> [DIRECTIONS FOR THIS TASK]: Scan the records below for the string "cross" and return every line where it appears.

Start of Block

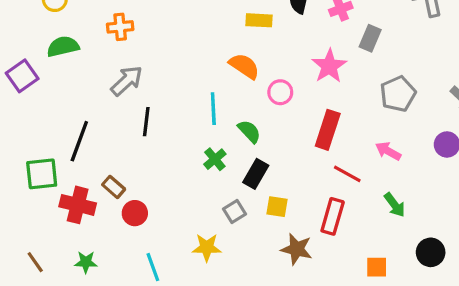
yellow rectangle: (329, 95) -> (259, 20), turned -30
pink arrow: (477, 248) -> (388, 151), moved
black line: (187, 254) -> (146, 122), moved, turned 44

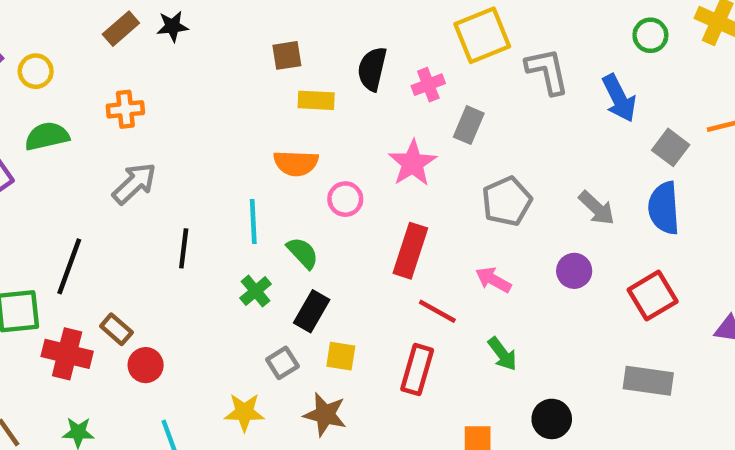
orange semicircle: (244, 66) -> (296, 163), turned 148
black line: (146, 122) -> (184, 248), moved
brown star: (297, 249) -> (325, 414), moved

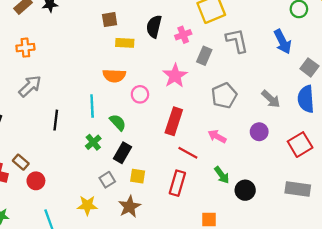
gray L-shape: (547, 71) -> (237, 41), moved
brown star: (325, 414) -> (129, 207), turned 30
black circle: (552, 419) -> (245, 190), moved

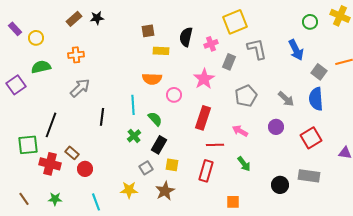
red line: (188, 153) -> (215, 145), turned -30
black circle: (245, 190) -> (280, 185), moved

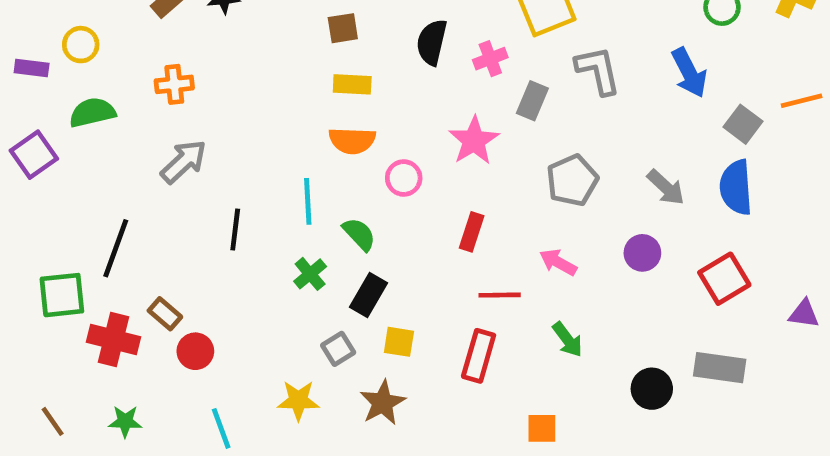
purple rectangle: (15, 29) -> (32, 68), moved, turned -40
yellow rectangle: (161, 51) -> (352, 84), moved
red rectangle: (203, 118) -> (472, 232), size x0.7

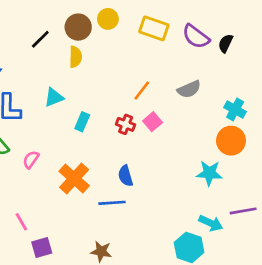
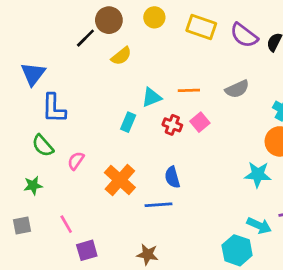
brown circle: (78, 27) -> (109, 20), moved
yellow semicircle: (75, 57) -> (121, 56), turned 50
orange line: (142, 91) -> (189, 90), turned 50
cyan triangle: (54, 97) -> (152, 97), moved

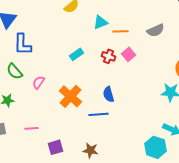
cyan triangle: (152, 97) -> (100, 22), moved
cyan rectangle: (128, 122) -> (76, 54), turned 32
pink line: (66, 224) -> (32, 128), turned -64
purple square: (87, 250) -> (56, 147), moved

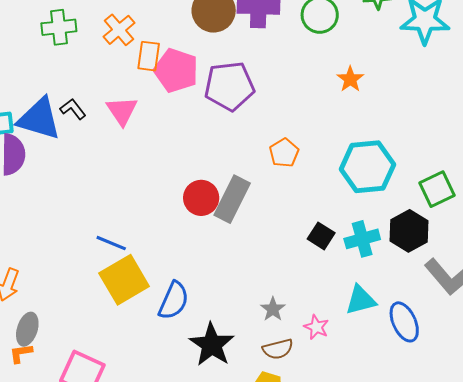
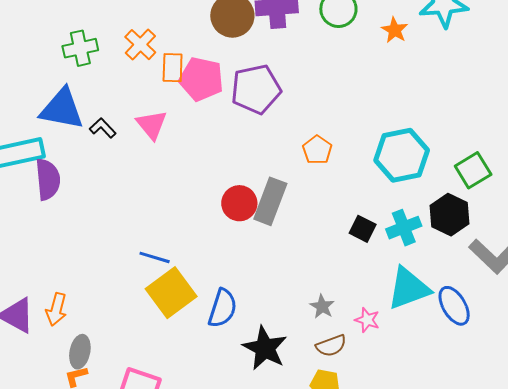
orange star: (350, 79) -> (395, 30), moved
blue triangle: (39, 119) -> (62, 109), moved
cyan triangle: (361, 300) -> (409, 288), size x1.4

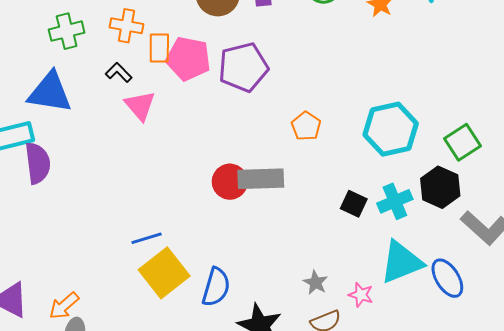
orange cross: (140, 45) -> (126, 26), turned -32
black L-shape: (103, 128) -> (119, 73), moved
gray rectangle: (270, 201) -> (261, 179), turned 69
blue line: (155, 257) -> (147, 238), turned -32
orange arrow: (56, 309) -> (64, 306), moved, turned 36

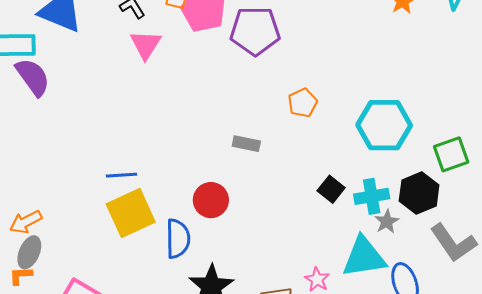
purple semicircle: (38, 163) -> (33, 77), turned -42
gray rectangle: (261, 179) -> (246, 144), size x0.6
red circle: (230, 182) -> (211, 200), moved
gray star: (315, 283) -> (387, 222), moved
blue semicircle: (216, 287) -> (178, 239), turned -30

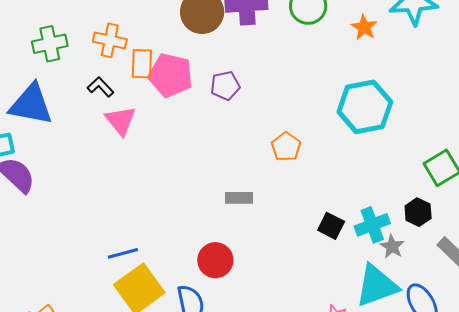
purple pentagon: (255, 31) -> (225, 86), size x0.6
cyan hexagon: (384, 125) -> (365, 107), moved
black hexagon: (419, 193) -> (418, 212), size x0.7

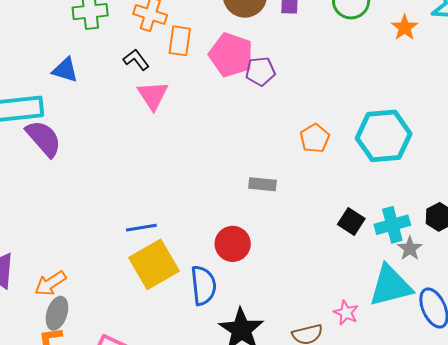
pink pentagon: (171, 75) -> (231, 55), moved
blue triangle: (31, 104) -> (65, 70), size x0.6
cyan hexagon: (365, 107) -> (384, 136), moved

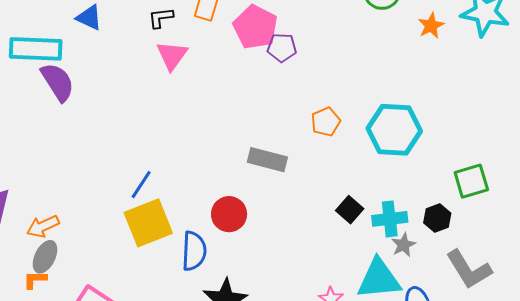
black L-shape: (136, 60) -> (161, 18), turned -68
gray rectangle: (263, 184) -> (267, 160), size x1.4
blue line: (141, 228) -> (141, 185), turned -56

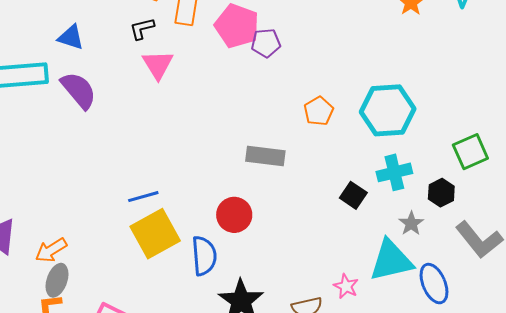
purple semicircle: (58, 82) -> (79, 90), moved
blue line: (141, 185) -> (143, 197), turned 48
cyan cross: (390, 219) -> (394, 172), moved

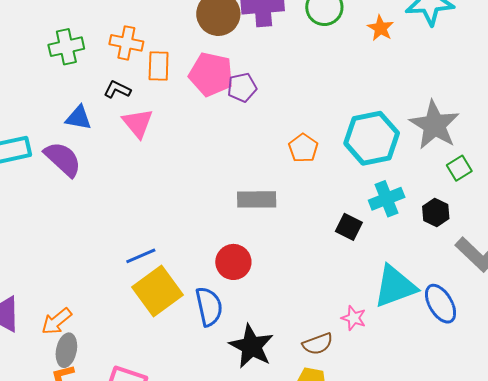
black L-shape: (142, 29) -> (117, 90), turned 48
blue triangle: (71, 37) -> (79, 118), moved
green square: (470, 152) -> (459, 168), size x0.7
gray star: (411, 223) -> (434, 125), moved, size x2.0

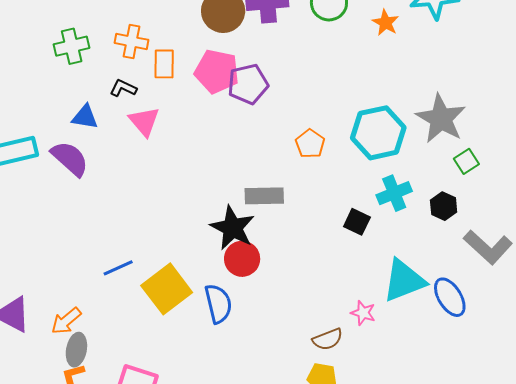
purple pentagon: (242, 87) -> (248, 84), size x1.4
blue line: (141, 256) -> (118, 268), moved
black star: (251, 346) -> (233, 228), moved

End of Block

> [OUTPUT OF THE EXERCISE]:
orange cross: (140, 45) -> (126, 26), turned -32
cyan cross: (390, 219) -> (394, 172), moved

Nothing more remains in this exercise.